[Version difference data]
--- START ---

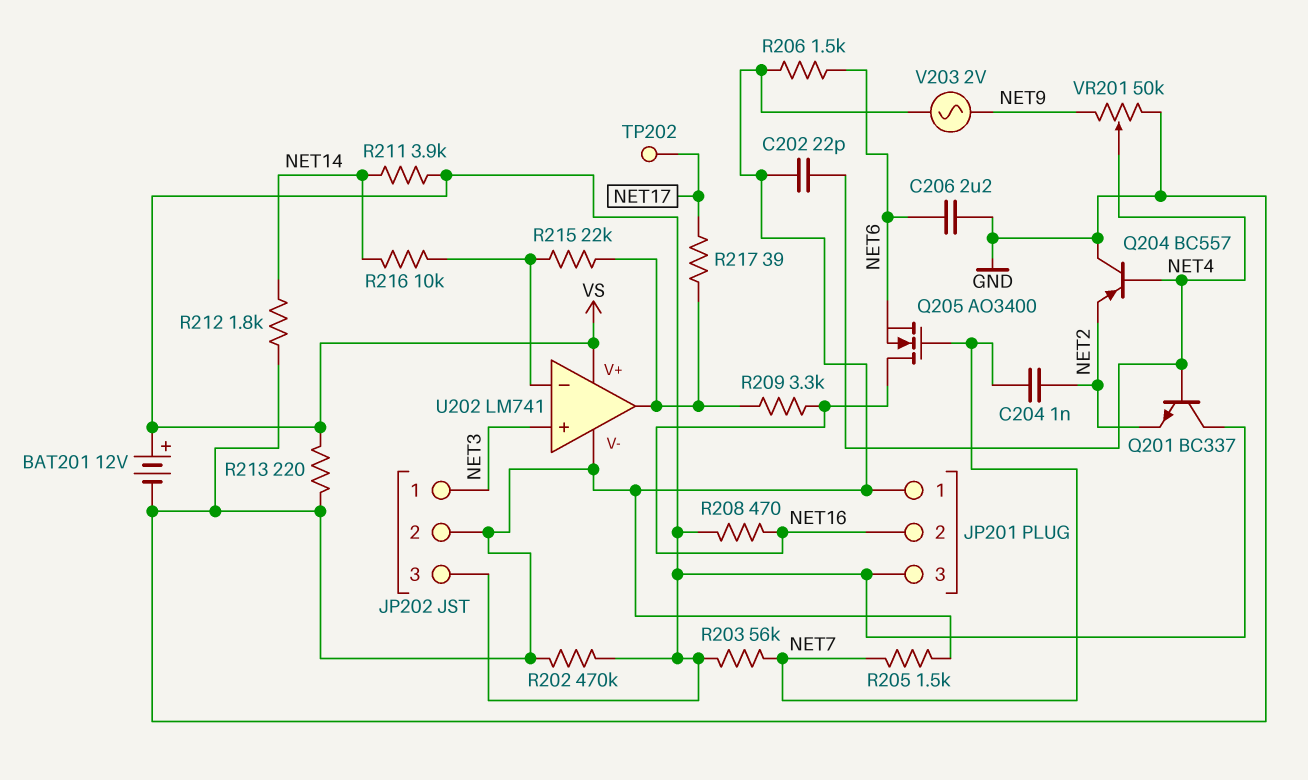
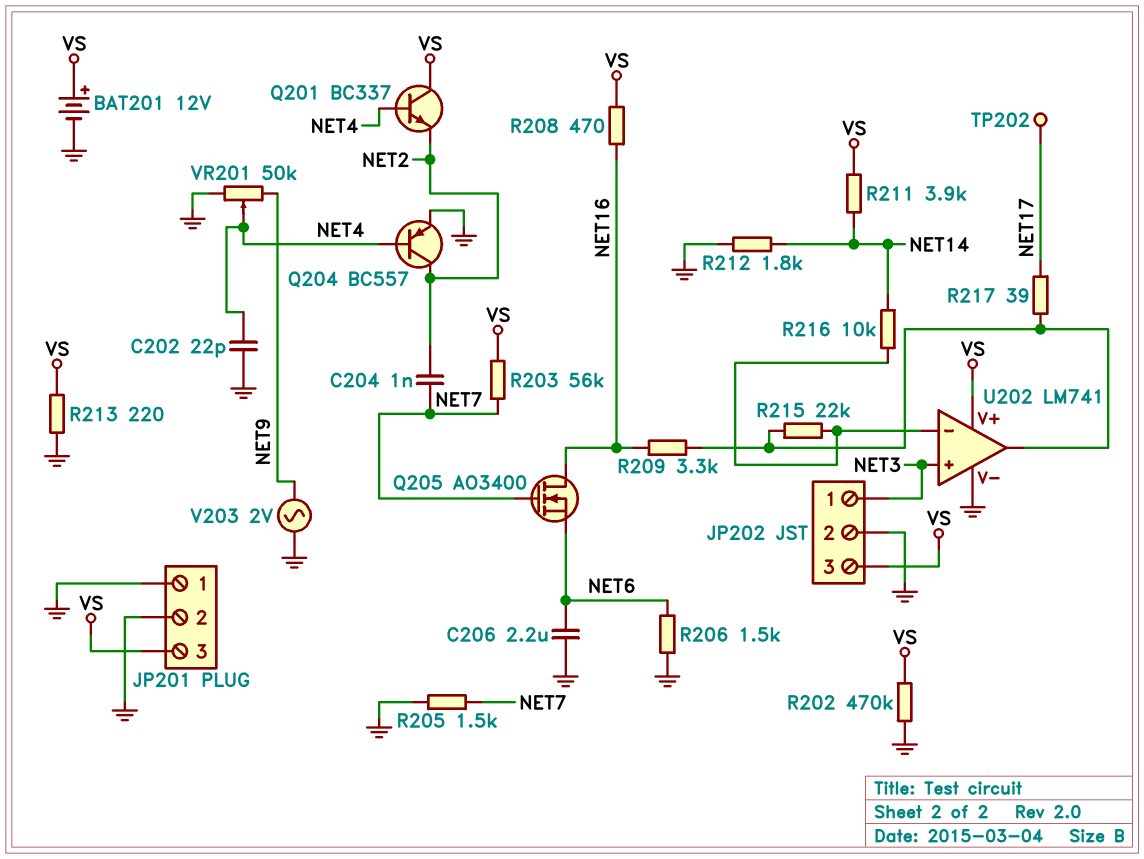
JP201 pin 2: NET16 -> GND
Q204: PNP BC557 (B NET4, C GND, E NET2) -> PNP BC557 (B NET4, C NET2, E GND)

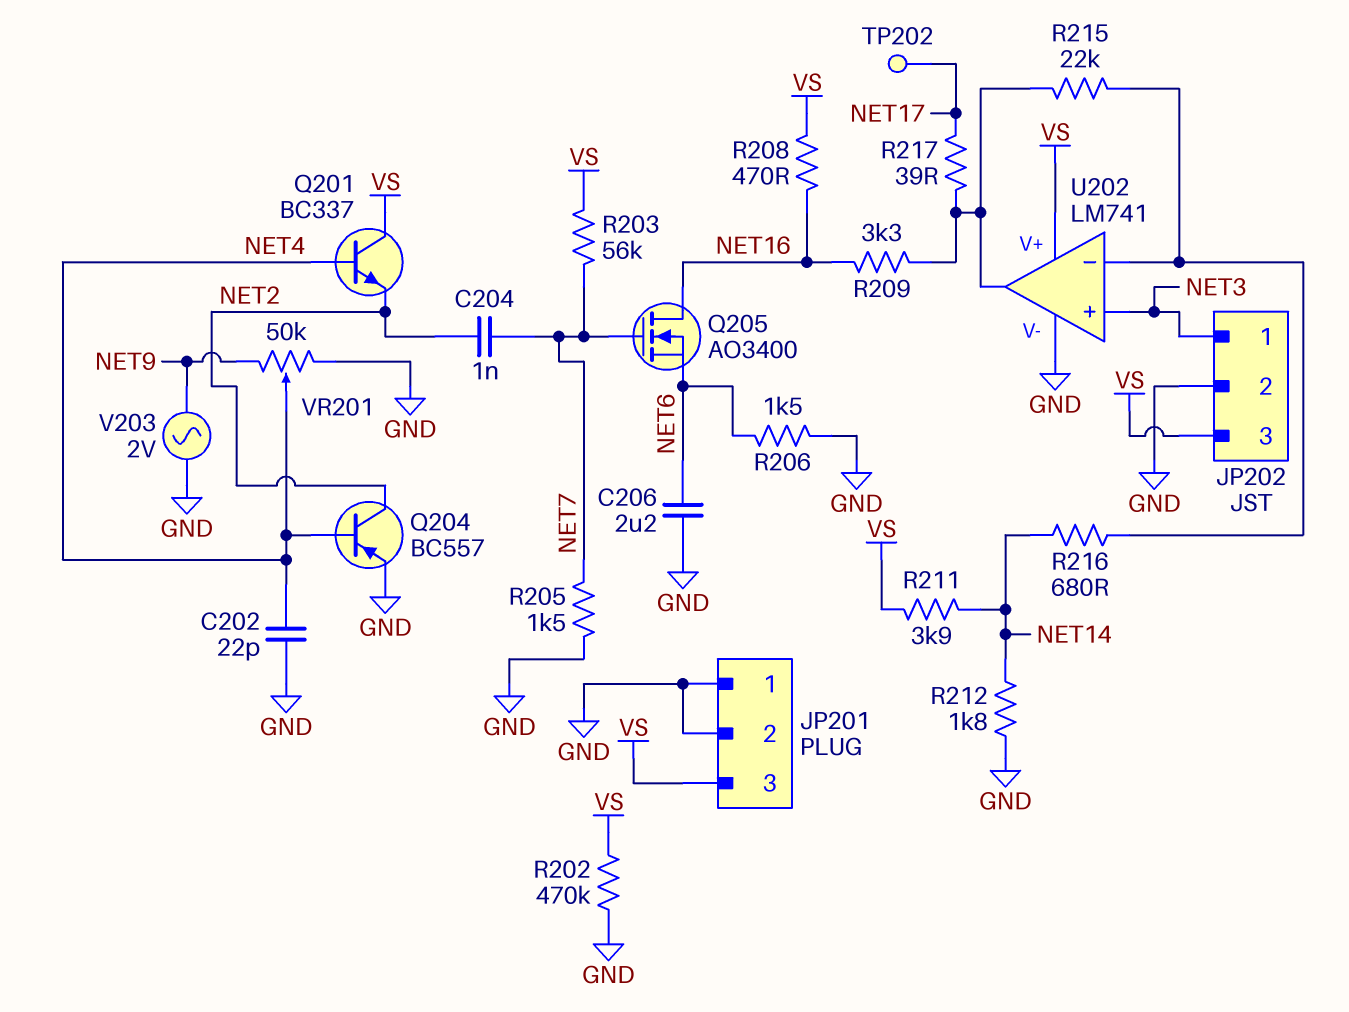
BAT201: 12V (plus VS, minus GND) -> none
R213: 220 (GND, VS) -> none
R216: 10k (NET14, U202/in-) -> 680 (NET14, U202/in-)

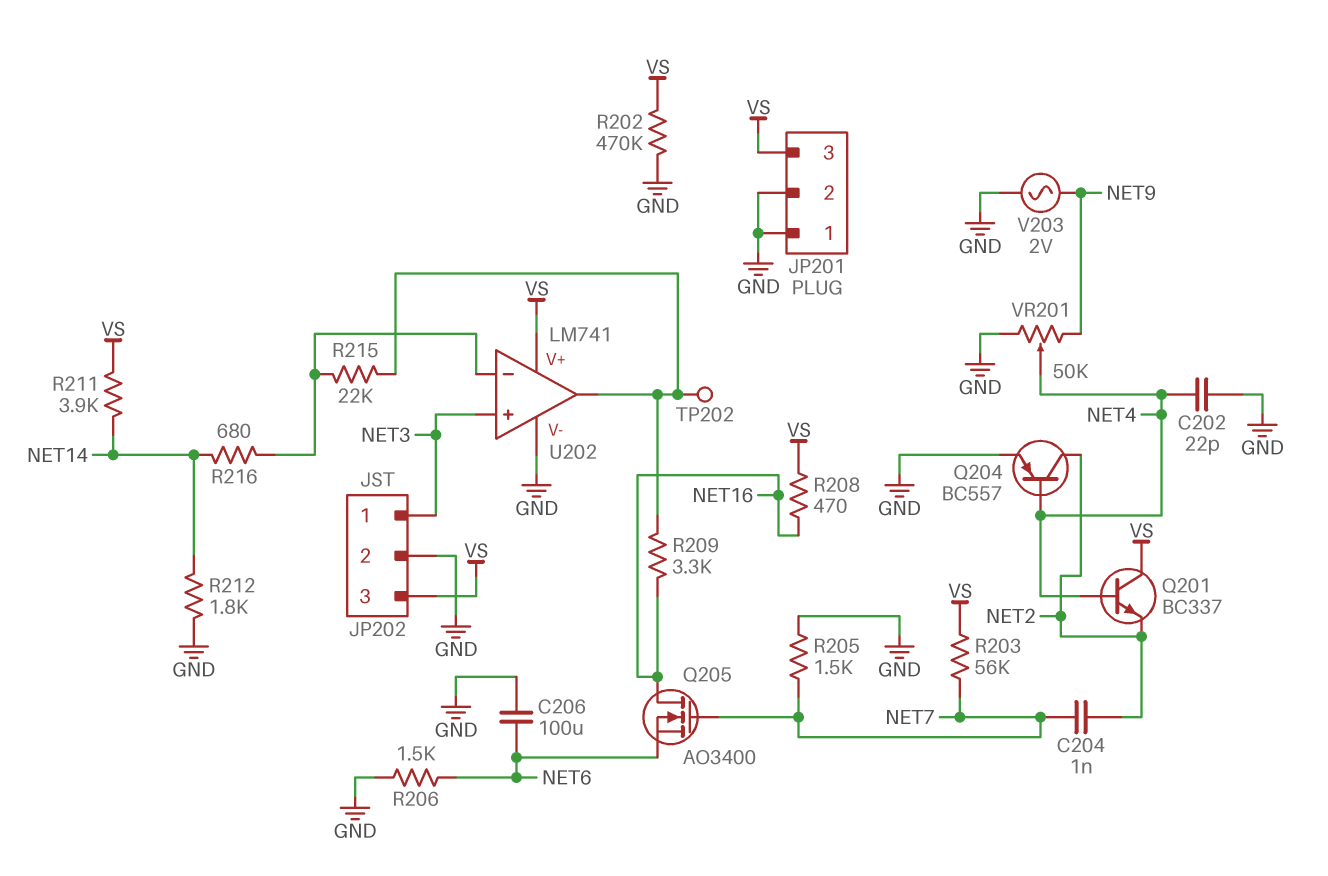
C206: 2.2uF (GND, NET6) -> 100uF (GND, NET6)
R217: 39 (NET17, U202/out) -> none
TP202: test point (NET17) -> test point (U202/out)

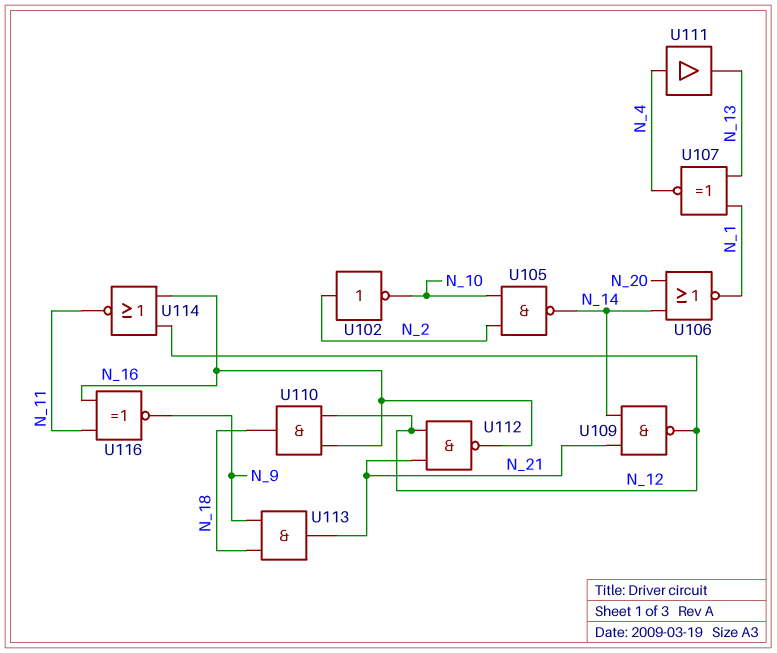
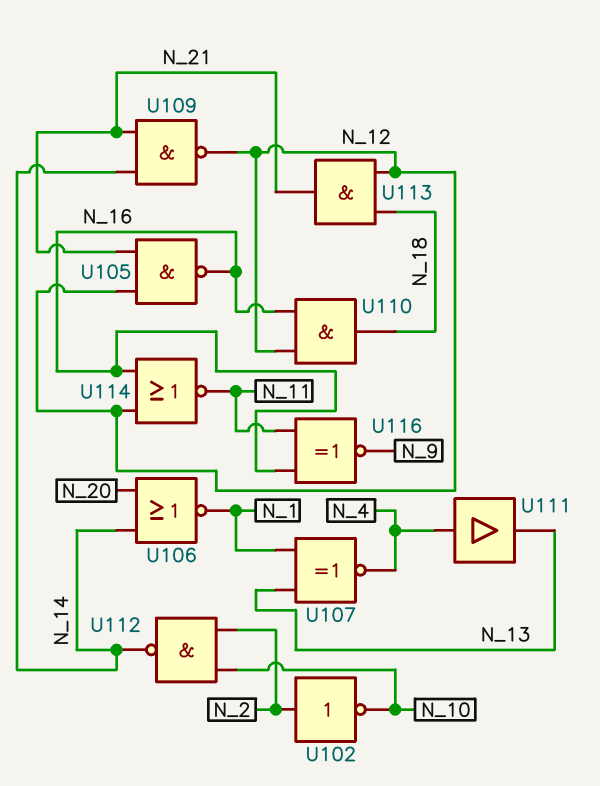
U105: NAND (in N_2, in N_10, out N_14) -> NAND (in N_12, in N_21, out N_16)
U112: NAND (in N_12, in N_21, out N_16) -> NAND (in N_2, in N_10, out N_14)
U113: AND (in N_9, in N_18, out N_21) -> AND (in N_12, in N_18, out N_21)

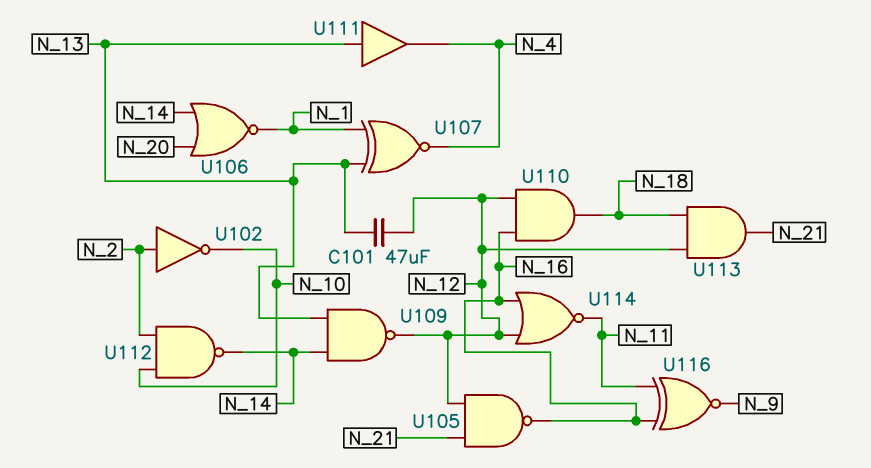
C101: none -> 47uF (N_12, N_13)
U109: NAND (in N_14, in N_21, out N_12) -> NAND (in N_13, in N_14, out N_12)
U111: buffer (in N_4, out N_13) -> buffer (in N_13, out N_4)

--- END ---

Task directions: Please count the lines in the records that contain "none" and reply with the count alone.

Answer for this exercise: 4